# Exercise objective
What do the lines from the one containing "D3: diode BAV21" through the end of the listing below say? Restate them word for word and give nothing else.
─── Records supplied ───
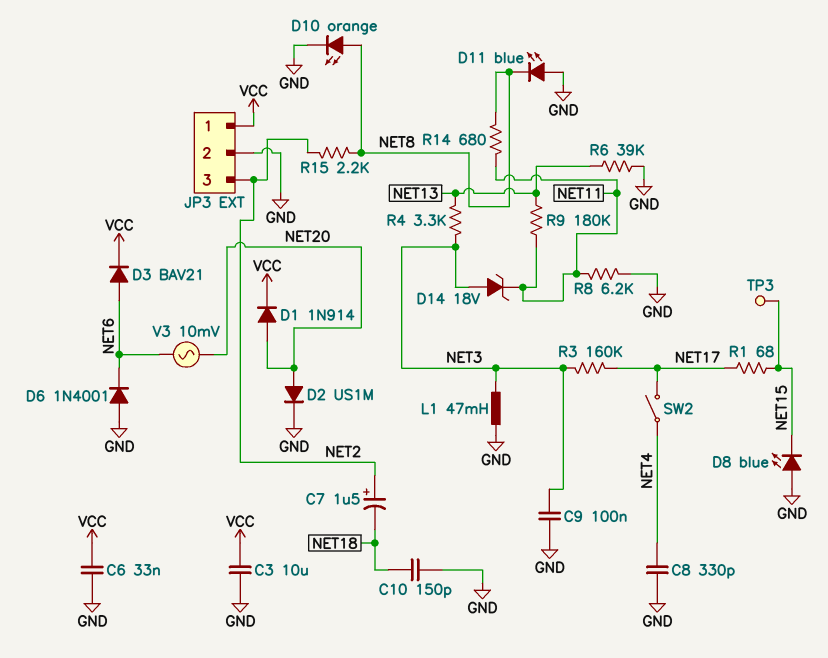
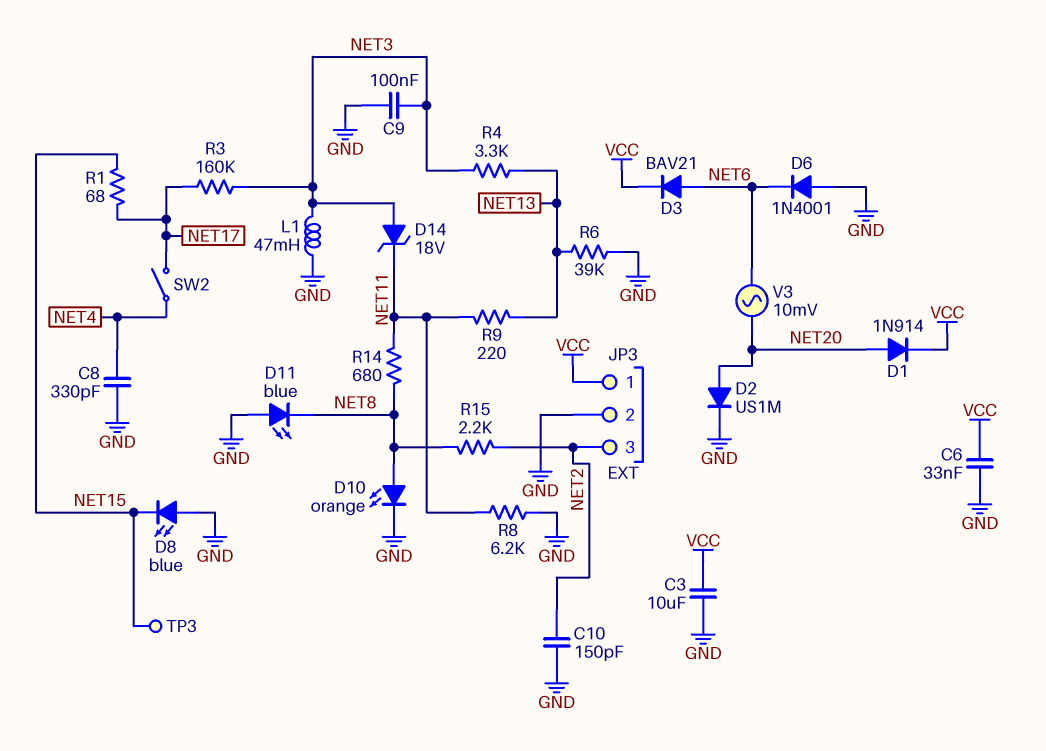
C7: 1.5uF (plus NET2, minus NET18) -> none
C10: 150pF (GND, NET18) -> 150pF (GND, NET2)
R9: 180k (NET11, NET13) -> 220 (NET11, NET13)

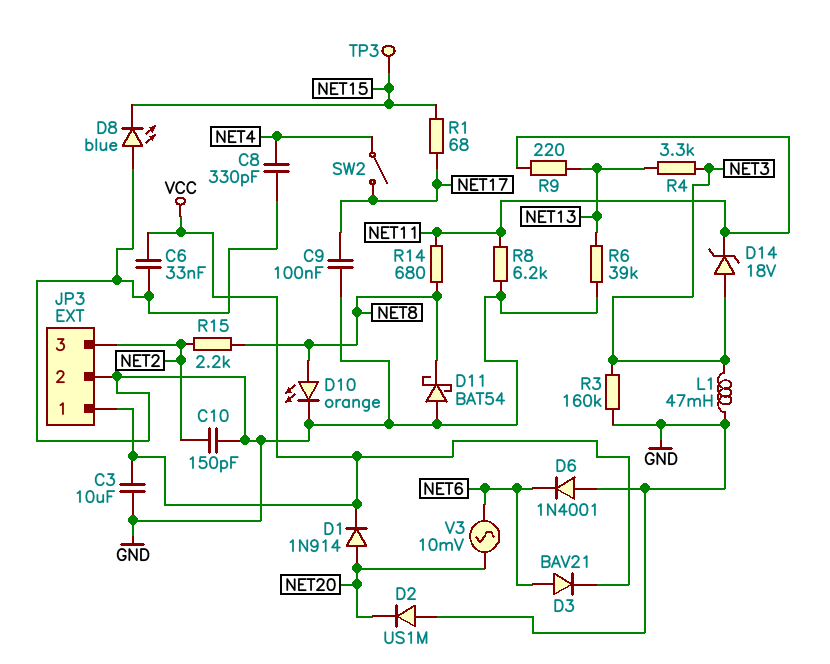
C9: 100nF (GND, NET3) -> 100nF (GND, NET17)
D2: diode US1M (A NET20, K GND) -> diode US1M (A GND, K NET20)
D11: LED blue (A GND, K NET8) -> schottky BAT54 (A GND, K NET8)
R3: 160k (NET3, NET17) -> 160k (GND, NET3)

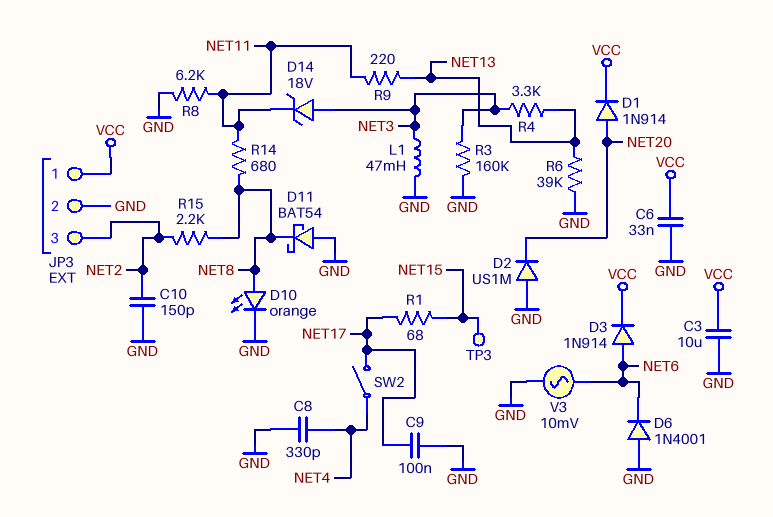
D3: diode BAV21 (A NET6, K VCC) -> diode 1N914 (A NET6, K VCC)
D8: LED blue (A GND, K NET15) -> none
V3: AC 10mV (NET6, NET20) -> AC 10mV (GND, NET6)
───
# Output below
D3: diode BAV21 (A NET6, K VCC) -> diode 1N914 (A NET6, K VCC)
D8: LED blue (A GND, K NET15) -> none
V3: AC 10mV (NET6, NET20) -> AC 10mV (GND, NET6)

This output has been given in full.